_WHAT THE TASK ASKS_
Each entry must be given again exactly; images do not belong in the copy.

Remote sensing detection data
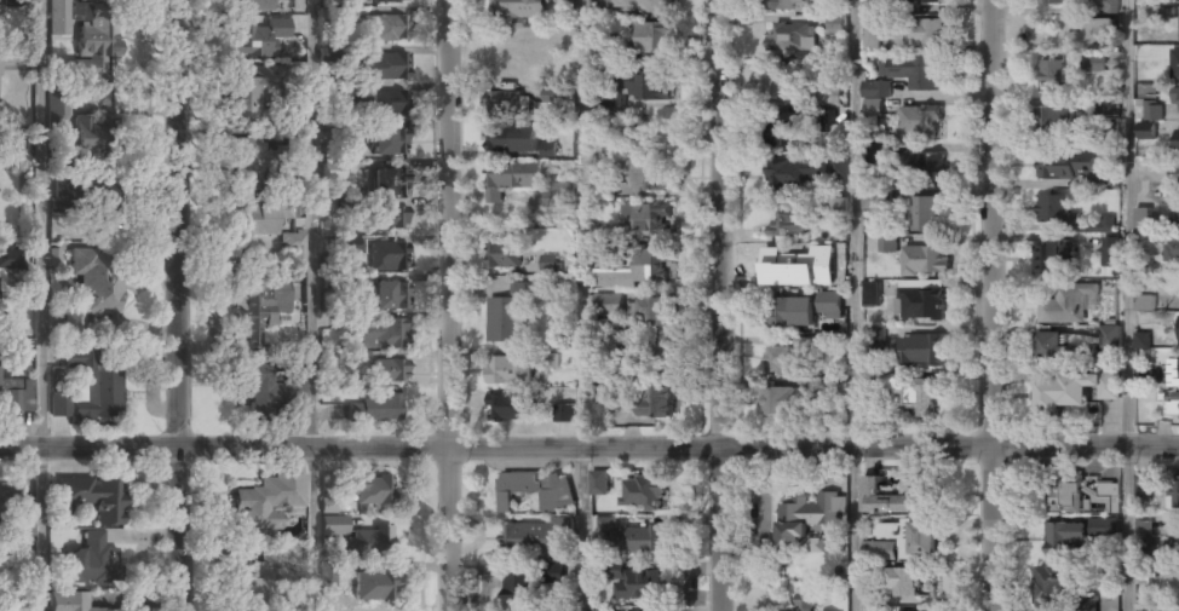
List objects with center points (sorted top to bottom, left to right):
building: (924, 0)
building: (389, 1)
building: (1059, 1)
building: (1177, 1)
building: (8, 4)
building: (629, 4)
building: (252, 5)
building: (792, 5)
building: (1104, 7)
building: (519, 9)
building: (339, 16)
building: (58, 17)
building: (837, 23)
building: (293, 26)
building: (389, 29)
building: (1103, 29)
building: (927, 32)
building: (791, 36)
building: (870, 37)
building: (654, 38)
building: (253, 40)
building: (1074, 41)
building: (96, 46)
building: (327, 54)
building: (1092, 63)
building: (382, 65)
building: (1177, 65)
building: (915, 72)
building: (1052, 73)
building: (778, 82)
building: (643, 84)
building: (247, 88)
building: (875, 90)
building: (553, 94)
building: (828, 95)
building: (616, 98)
building: (1150, 100)
building: (1175, 101)
building: (381, 102)
building: (504, 102)
building: (56, 110)
building: (827, 120)
building: (1054, 120)
building: (920, 122)
building: (1148, 122)
building: (783, 130)
building: (88, 131)
building: (344, 137)
building: (510, 138)
building: (387, 142)
building: (1177, 142)
building: (548, 148)
building: (21, 149)
building: (247, 160)
building: (839, 163)
building: (922, 166)
building: (1066, 166)
building: (333, 170)
building: (794, 171)
building: (646, 173)
building: (511, 179)
building: (387, 183)
building: (606, 189)
building: (552, 197)
building: (94, 198)
building: (876, 198)
building: (1177, 210)
building: (838, 211)
building: (1058, 213)
building: (930, 214)
building: (389, 217)
building: (648, 217)
building: (1141, 218)
building: (790, 220)
road: (41, 223)
building: (257, 230)
building: (888, 243)
building: (294, 245)
building: (345, 246)
building: (1176, 248)
building: (1111, 251)
building: (502, 253)
building: (387, 256)
building: (1051, 258)
building: (9, 259)
building: (924, 260)
building: (779, 263)
building: (549, 264)
building: (642, 269)
building: (820, 279)
building: (870, 292)
building: (92, 297)
building: (388, 297)
building: (1069, 301)
building: (1144, 302)
building: (608, 303)
building: (919, 304)
road: (179, 305)
road: (314, 305)
road: (450, 305)
road: (584, 305)
road: (723, 305)
road: (856, 305)
road: (993, 305)
road: (1125, 305)
building: (803, 309)
building: (254, 311)
building: (506, 318)
building: (658, 324)
building: (384, 336)
building: (1111, 336)
building: (875, 338)
building: (1142, 340)
building: (1057, 345)
building: (922, 350)
building: (549, 360)
building: (783, 360)
building: (1178, 366)
building: (509, 370)
building: (389, 372)
building: (1142, 377)
building: (96, 383)
building: (296, 387)
building: (257, 388)
building: (1075, 389)
building: (913, 392)
building: (16, 396)
building: (659, 401)
building: (780, 401)
building: (59, 403)
building: (1173, 405)
building: (507, 407)
building: (372, 411)
building: (567, 415)
road: (589, 446)
building: (600, 481)
building: (1143, 488)
building: (368, 490)
building: (536, 491)
building: (643, 494)
building: (1175, 494)
building: (889, 497)
building: (8, 498)
building: (93, 499)
building: (267, 502)
building: (327, 505)
building: (1079, 517)
building: (809, 520)
building: (25, 523)
building: (333, 525)
building: (1144, 527)
road: (40, 529)
building: (912, 536)
building: (528, 539)
building: (641, 540)
building: (369, 542)
building: (1172, 546)
building: (881, 549)
building: (89, 561)
building: (553, 572)
building: (328, 574)
building: (909, 581)
building: (1054, 581)
building: (634, 583)
building: (376, 585)
building: (250, 586)
building: (522, 589)
building: (7, 596)
building: (805, 601)
building: (68, 602)
building: (529, 610)
building: (602, 610)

_RESULT FOR THIS EXERCISE_
List objects with center points (sorted top to bottom, left to right):
building: (924, 0)
building: (389, 1)
building: (1059, 1)
building: (1177, 1)
building: (8, 4)
building: (629, 4)
building: (252, 5)
building: (792, 5)
building: (1104, 7)
building: (519, 9)
building: (339, 16)
building: (58, 17)
building: (837, 23)
building: (293, 26)
building: (389, 29)
building: (1103, 29)
building: (927, 32)
building: (791, 36)
building: (870, 37)
building: (654, 38)
building: (253, 40)
building: (1074, 41)
building: (96, 46)
building: (327, 54)
building: (1092, 63)
building: (382, 65)
building: (1177, 65)
building: (915, 72)
building: (1052, 73)
building: (778, 82)
building: (643, 84)
building: (247, 88)
building: (875, 90)
building: (553, 94)
building: (828, 95)
building: (616, 98)
building: (1150, 100)
building: (1175, 101)
building: (381, 102)
building: (504, 102)
building: (56, 110)
building: (827, 120)
building: (1054, 120)
building: (920, 122)
building: (1148, 122)
building: (783, 130)
building: (88, 131)
building: (344, 137)
building: (510, 138)
building: (387, 142)
building: (1177, 142)
building: (548, 148)
building: (21, 149)
building: (247, 160)
building: (839, 163)
building: (922, 166)
building: (1066, 166)
building: (333, 170)
building: (794, 171)
building: (646, 173)
building: (511, 179)
building: (387, 183)
building: (606, 189)
building: (552, 197)
building: (94, 198)
building: (876, 198)
building: (1177, 210)
building: (838, 211)
building: (1058, 213)
building: (930, 214)
building: (389, 217)
building: (648, 217)
building: (1141, 218)
building: (790, 220)
road: (41, 223)
building: (257, 230)
building: (888, 243)
building: (294, 245)
building: (345, 246)
building: (1176, 248)
building: (1111, 251)
building: (502, 253)
building: (387, 256)
building: (1051, 258)
building: (9, 259)
building: (924, 260)
building: (779, 263)
building: (549, 264)
building: (642, 269)
building: (820, 279)
building: (870, 292)
building: (92, 297)
building: (388, 297)
building: (1069, 301)
building: (1144, 302)
building: (608, 303)
building: (919, 304)
road: (179, 305)
road: (314, 305)
road: (450, 305)
road: (584, 305)
road: (723, 305)
road: (856, 305)
road: (993, 305)
road: (1125, 305)
building: (803, 309)
building: (254, 311)
building: (506, 318)
building: (658, 324)
building: (384, 336)
building: (1111, 336)
building: (875, 338)
building: (1142, 340)
building: (1057, 345)
building: (922, 350)
building: (549, 360)
building: (783, 360)
building: (1178, 366)
building: (509, 370)
building: (389, 372)
building: (1142, 377)
building: (96, 383)
building: (296, 387)
building: (257, 388)
building: (1075, 389)
building: (913, 392)
building: (16, 396)
building: (659, 401)
building: (780, 401)
building: (59, 403)
building: (1173, 405)
building: (507, 407)
building: (372, 411)
building: (567, 415)
road: (589, 446)
building: (600, 481)
building: (1143, 488)
building: (368, 490)
building: (536, 491)
building: (643, 494)
building: (1175, 494)
building: (889, 497)
building: (8, 498)
building: (93, 499)
building: (267, 502)
building: (327, 505)
building: (1079, 517)
building: (809, 520)
building: (25, 523)
building: (333, 525)
building: (1144, 527)
road: (40, 529)
building: (912, 536)
building: (528, 539)
building: (641, 540)
building: (369, 542)
building: (1172, 546)
building: (881, 549)
building: (89, 561)
building: (553, 572)
building: (328, 574)
building: (909, 581)
building: (1054, 581)
building: (634, 583)
building: (376, 585)
building: (250, 586)
building: (522, 589)
building: (7, 596)
building: (805, 601)
building: (68, 602)
building: (529, 610)
building: (602, 610)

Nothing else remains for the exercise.